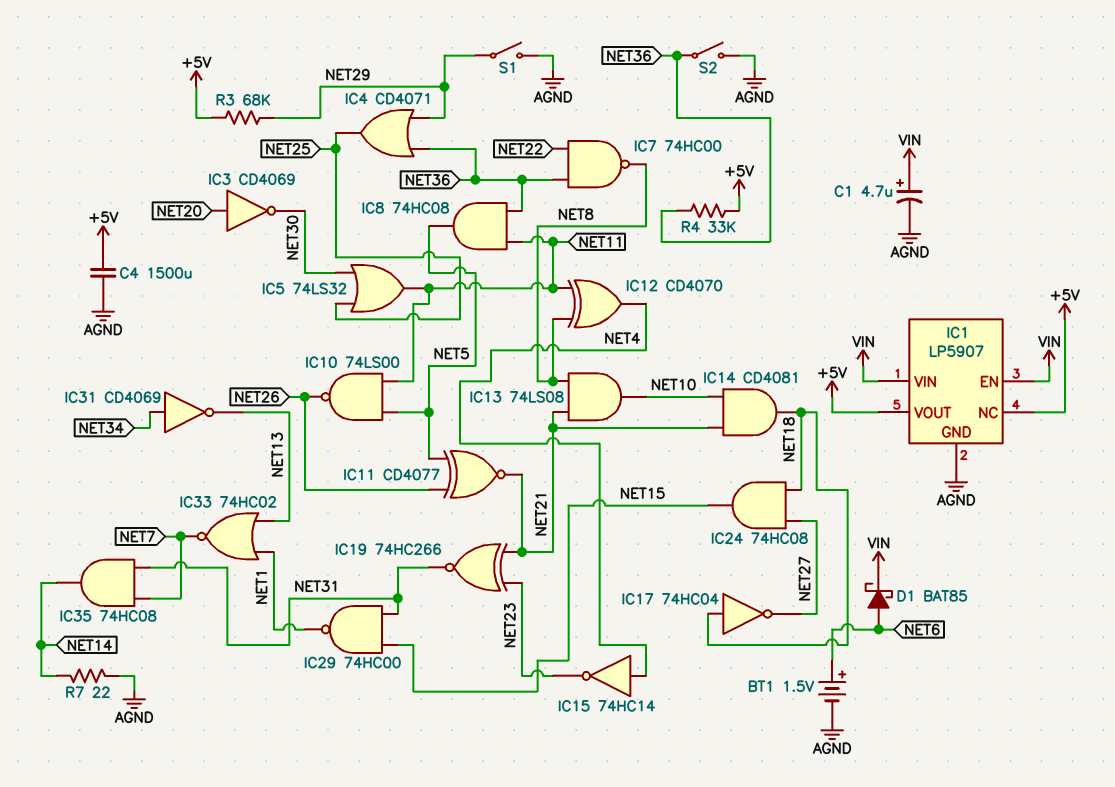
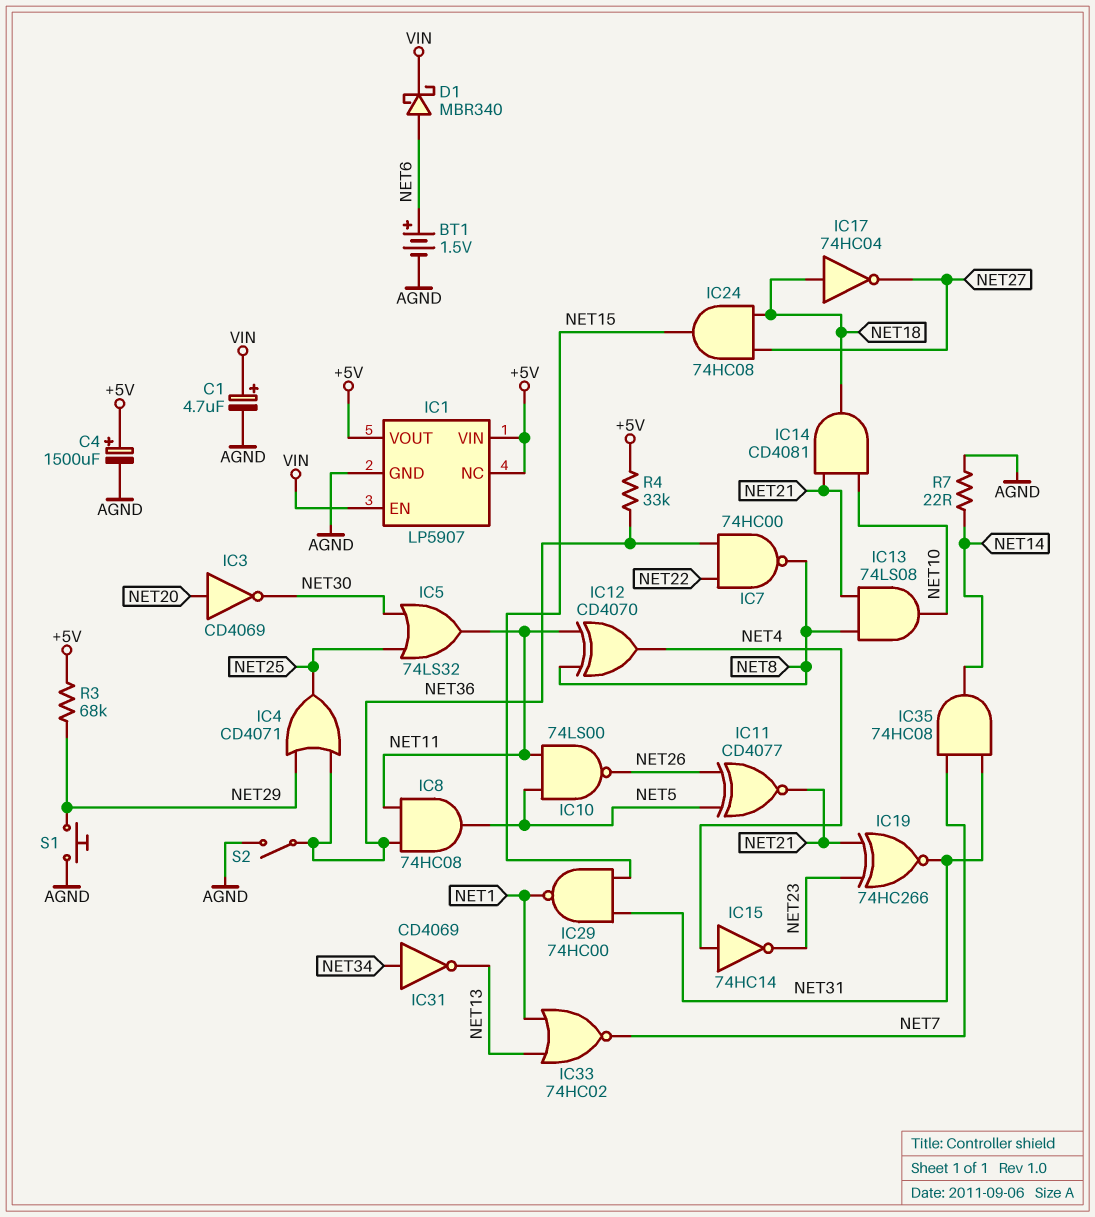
C4: 1500uF (+5V, AGND) -> 1500uF (plus +5V, minus AGND)
D1: schottky BAT85 (A NET6, K VIN) -> schottky MBR340 (A NET6, K VIN)
IC1 pin VIN: VIN -> +5V
S1: switch (AGND, NET29) -> button (AGND, NET29)

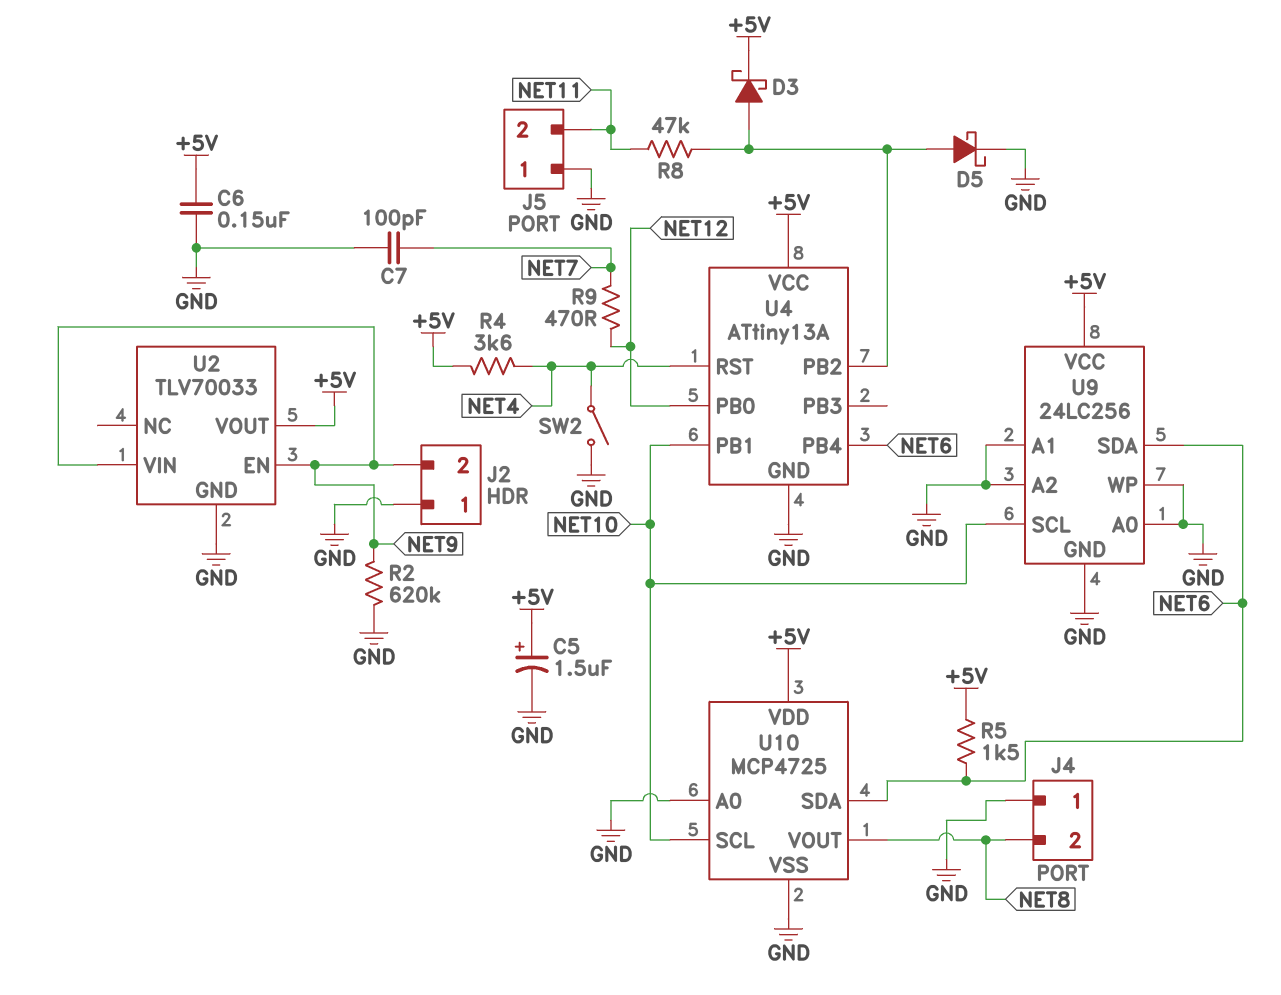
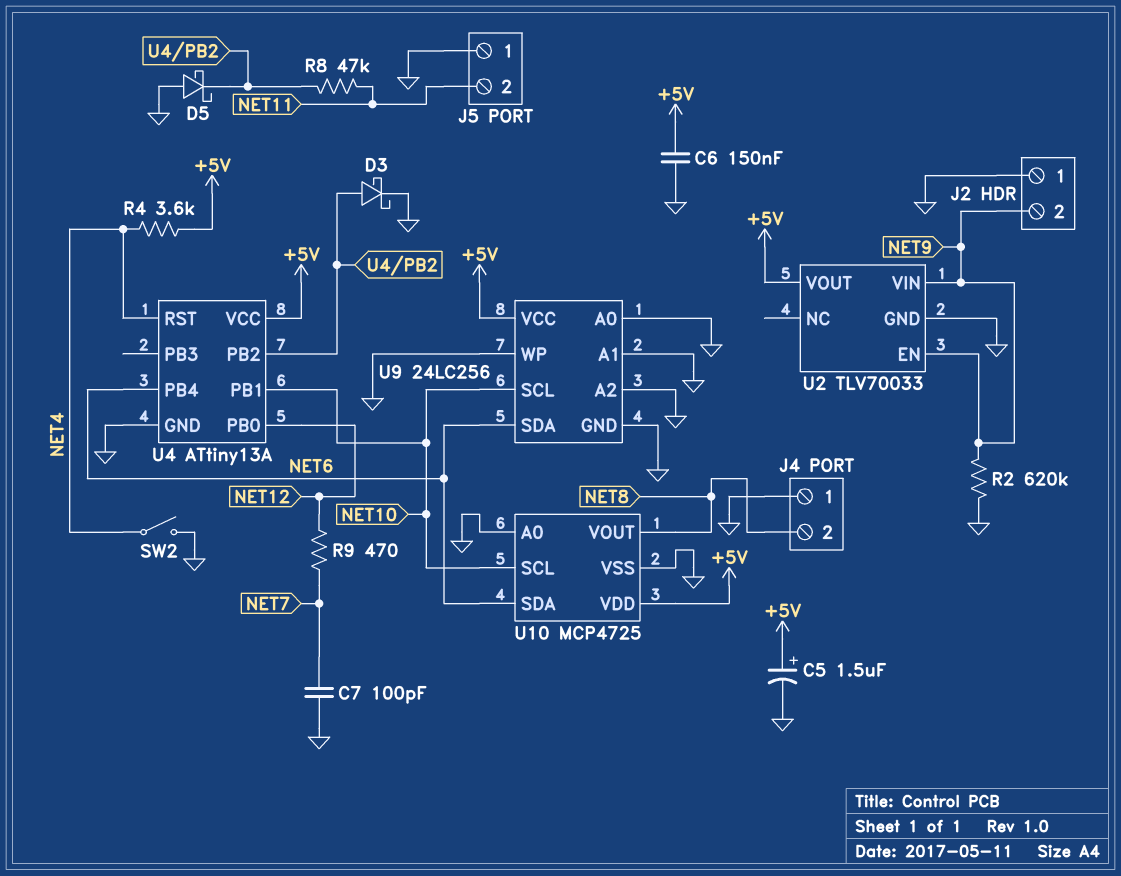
D3: schottky (A U4/PB2, K +5V) -> schottky (A U4/PB2, K GND)
D5: schottky (A U4/PB2, K GND) -> schottky (A GND, K U4/PB2)
R5: 1.5k (+5V, NET6) -> none

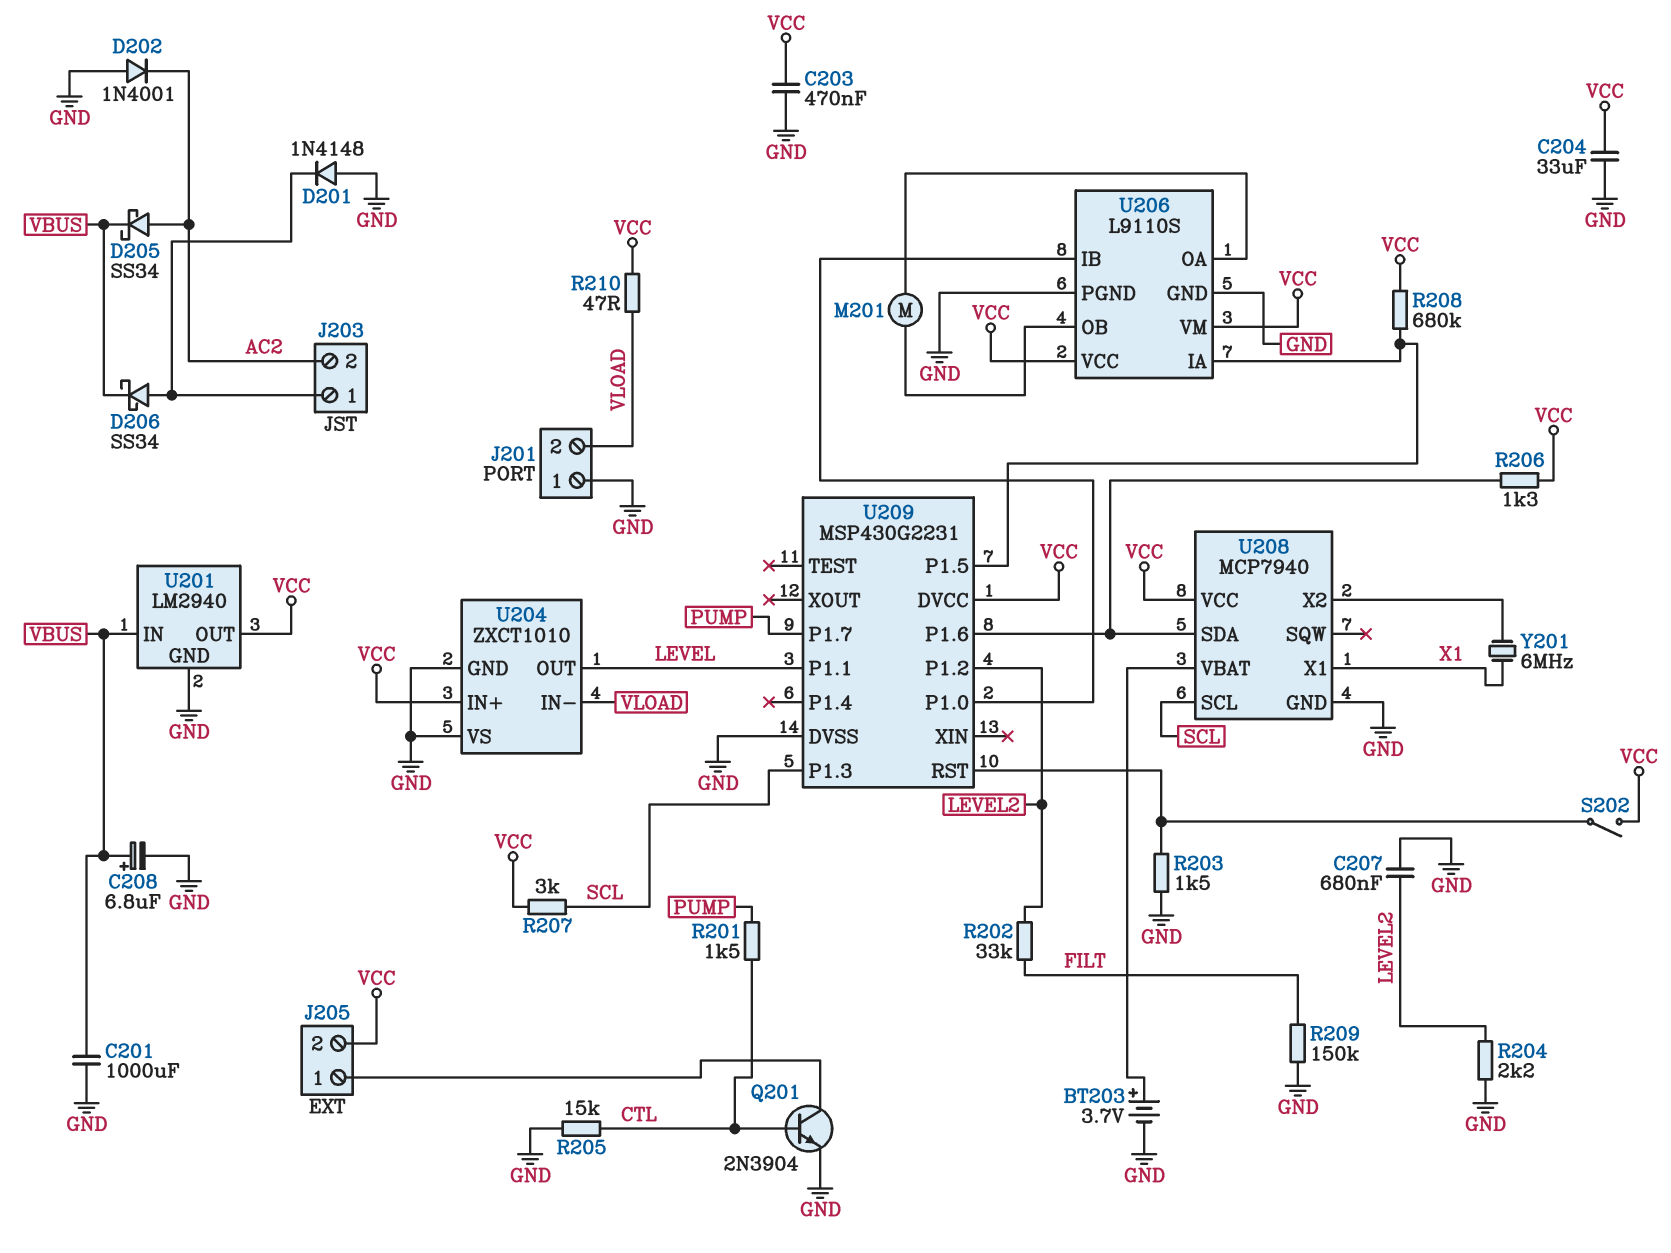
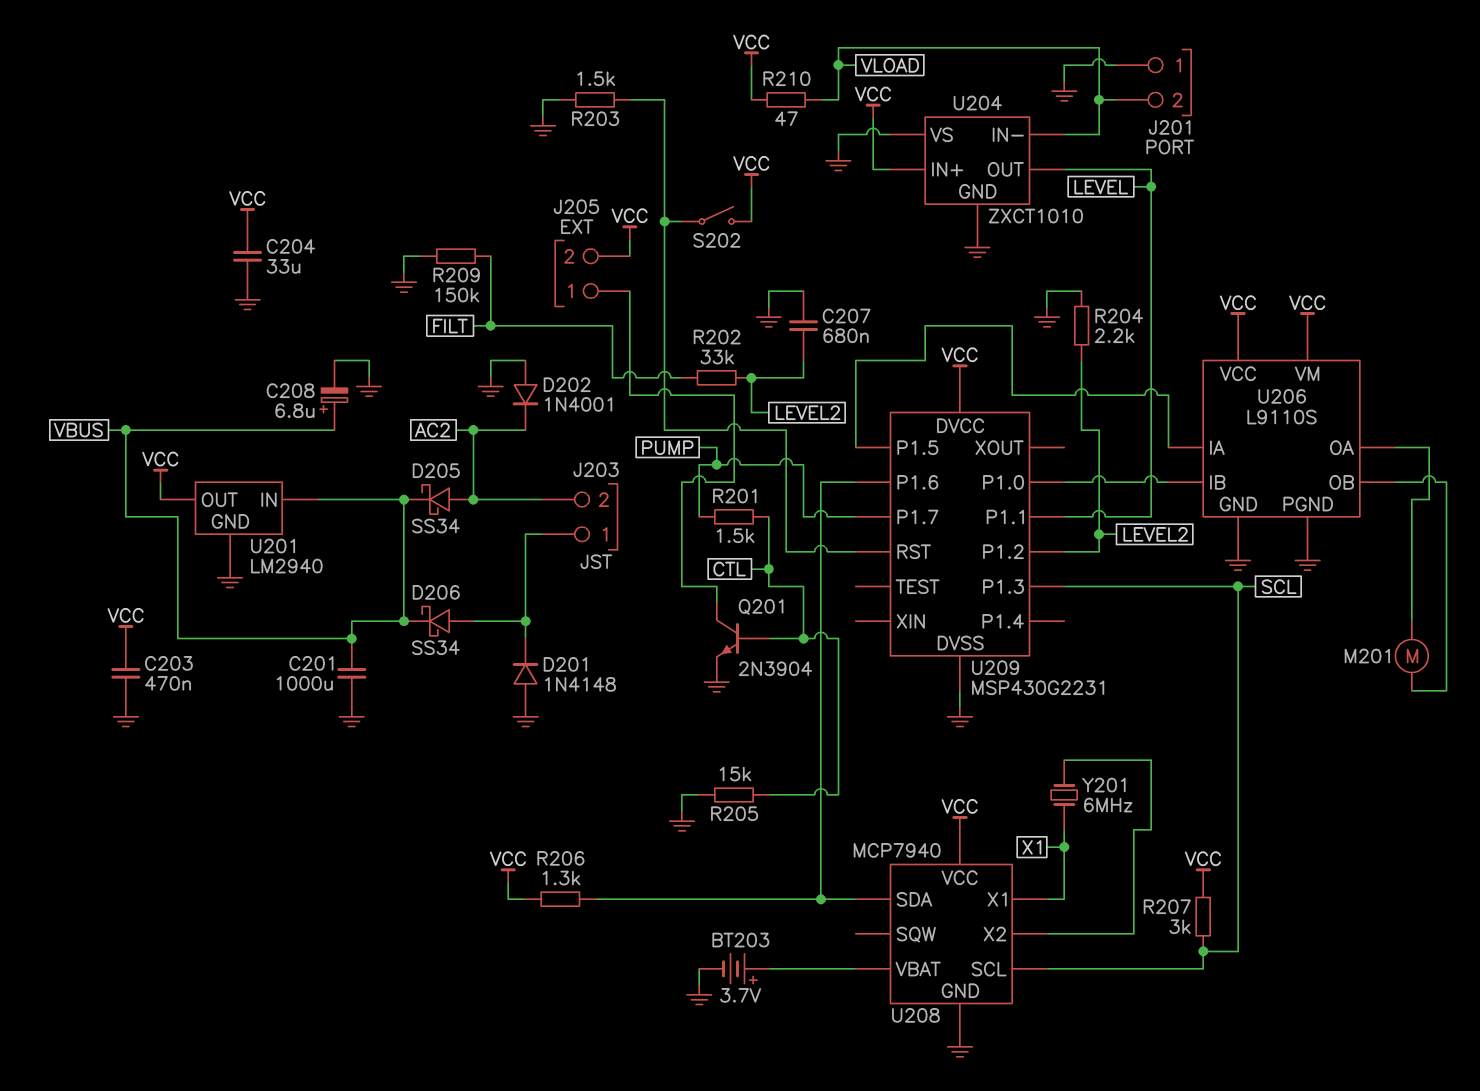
R208: 680k (U206/IA, VCC) -> none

== ACTIVITY ==
The answer must be a single number: how many lines of the entries contain "none".

== EXERCISE SOLUTION ==
2